Output the data below exactly, without images.

_Source information_:
- - -
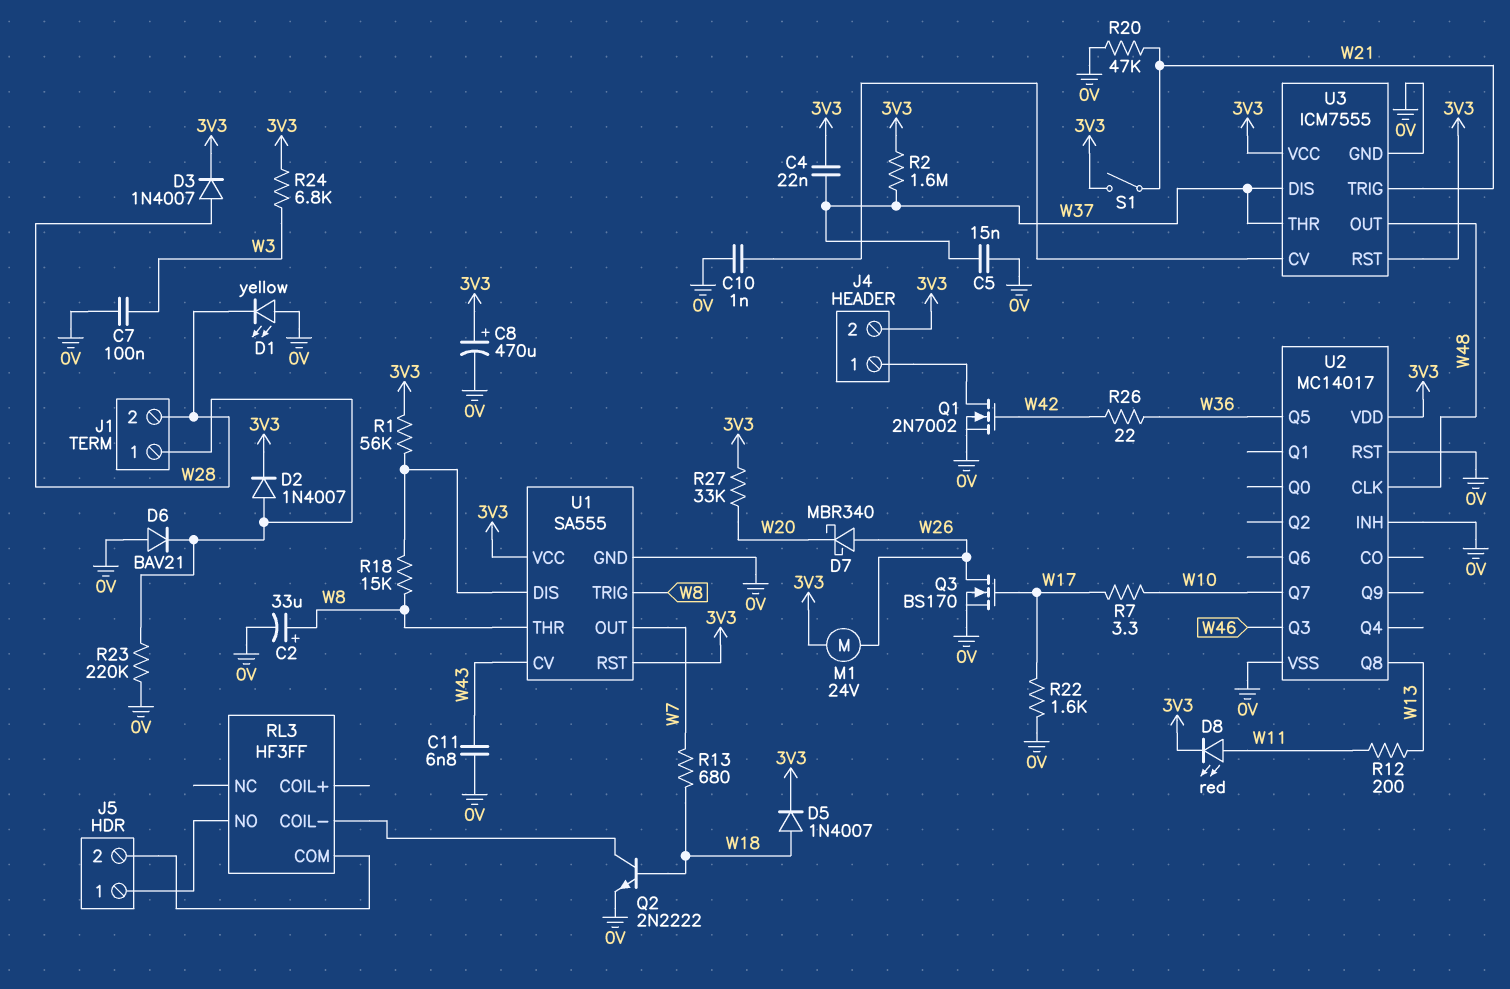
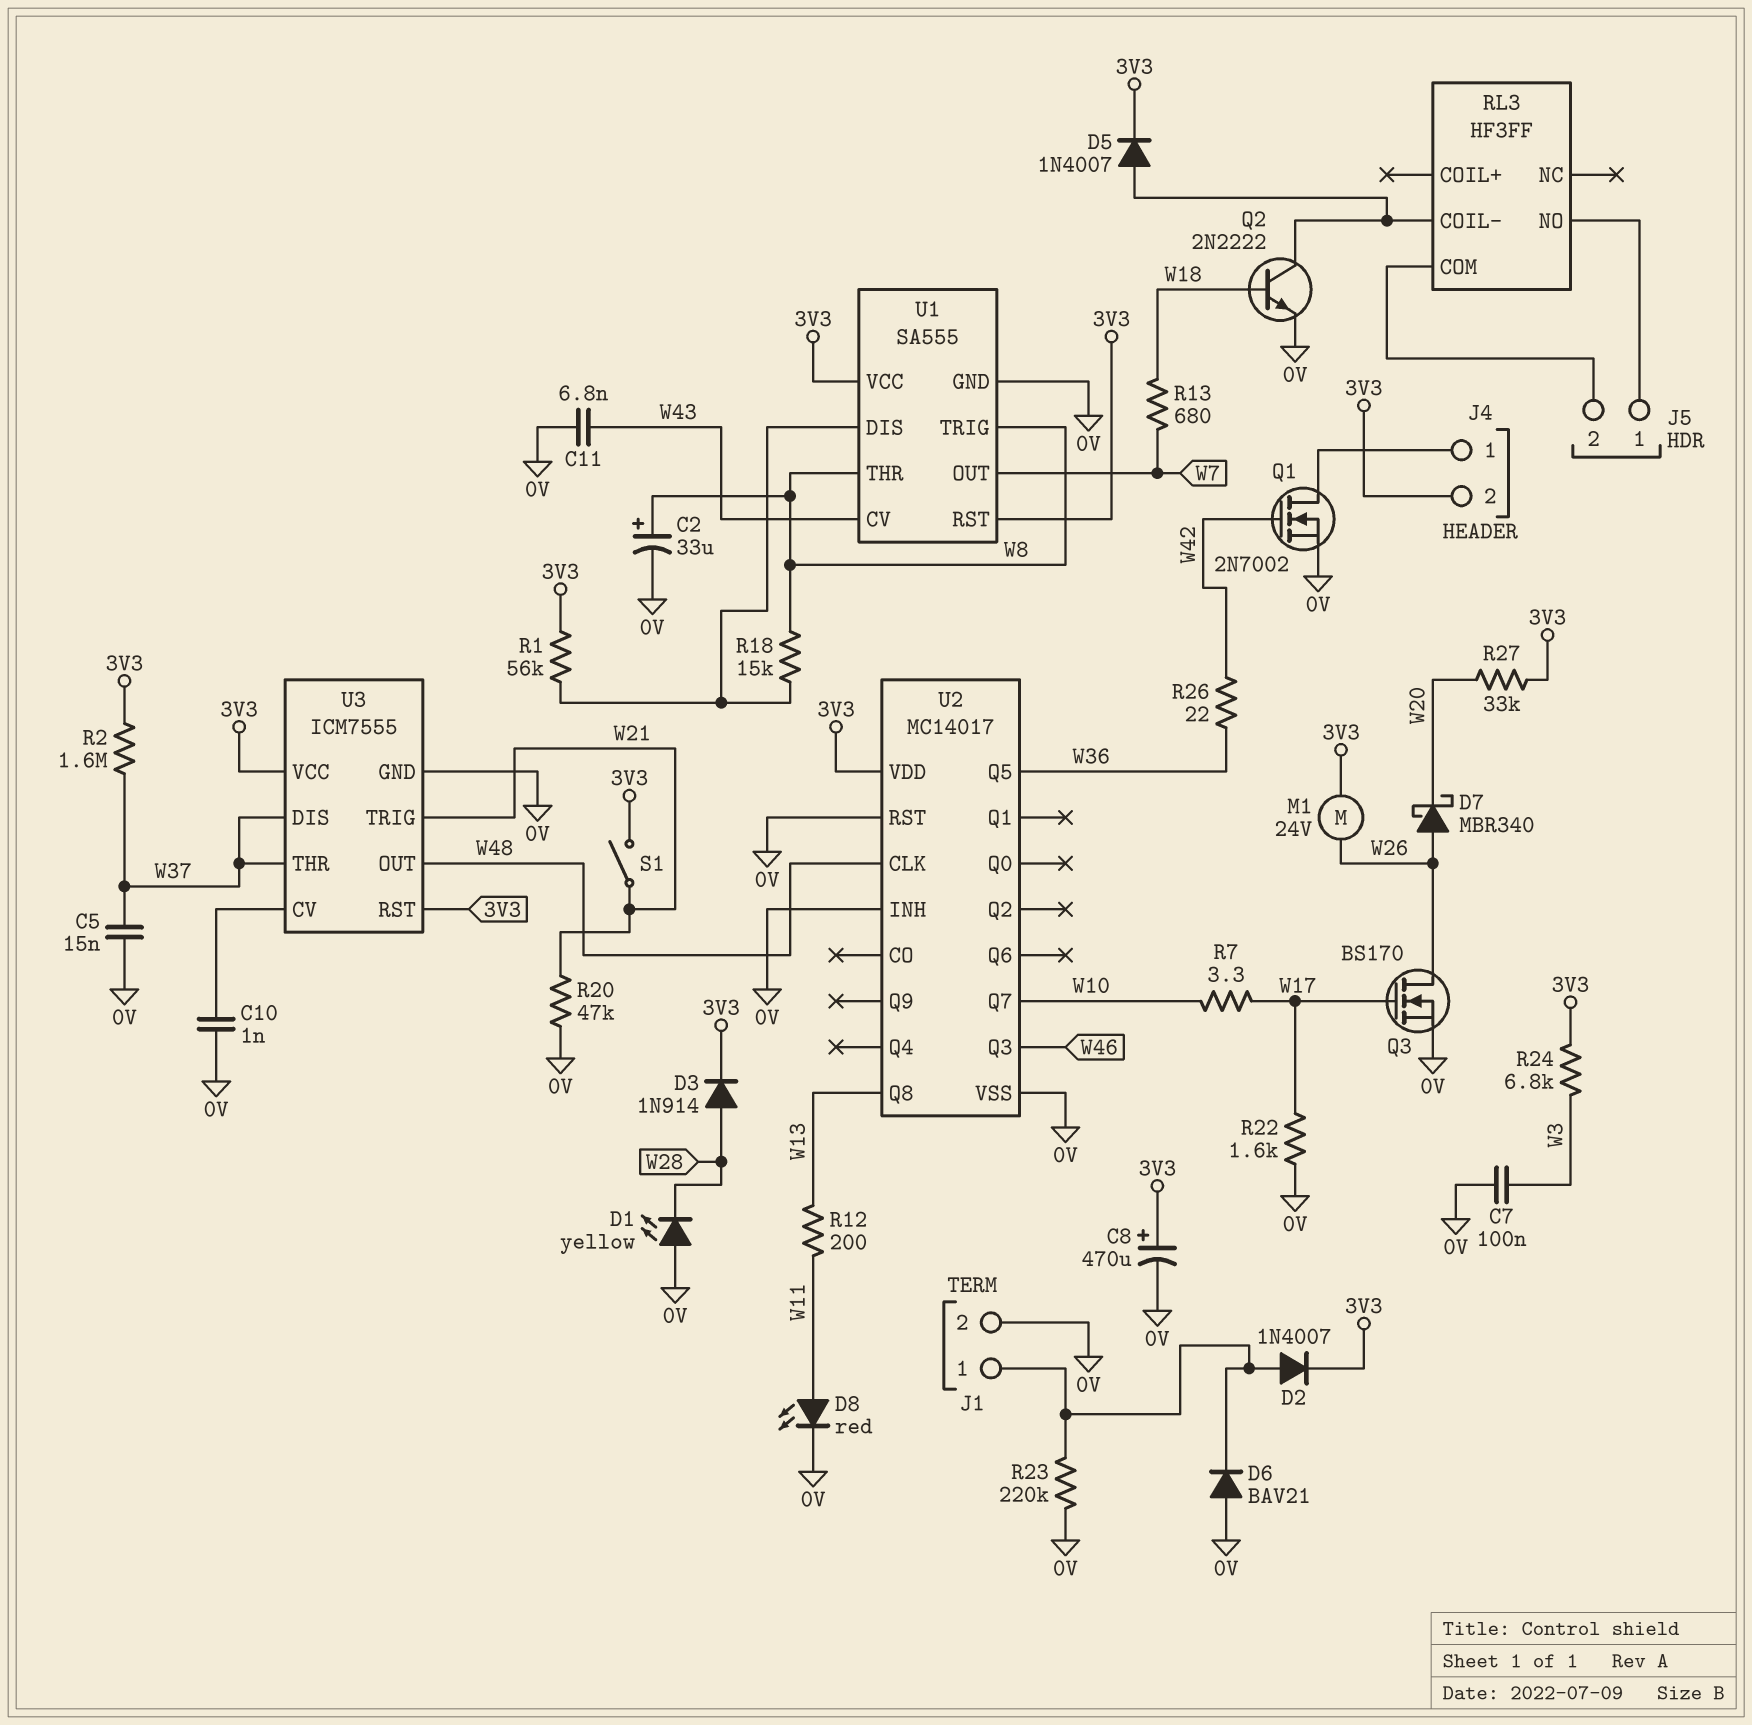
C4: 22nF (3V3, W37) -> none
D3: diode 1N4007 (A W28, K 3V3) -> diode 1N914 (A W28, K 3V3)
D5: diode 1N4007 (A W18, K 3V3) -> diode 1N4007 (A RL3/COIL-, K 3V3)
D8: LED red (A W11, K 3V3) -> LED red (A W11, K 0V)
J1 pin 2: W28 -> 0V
- - -
_Response_:
C4: 22nF (3V3, W37) -> none
D3: diode 1N4007 (A W28, K 3V3) -> diode 1N914 (A W28, K 3V3)
D5: diode 1N4007 (A W18, K 3V3) -> diode 1N4007 (A RL3/COIL-, K 3V3)
D8: LED red (A W11, K 3V3) -> LED red (A W11, K 0V)
J1 pin 2: W28 -> 0V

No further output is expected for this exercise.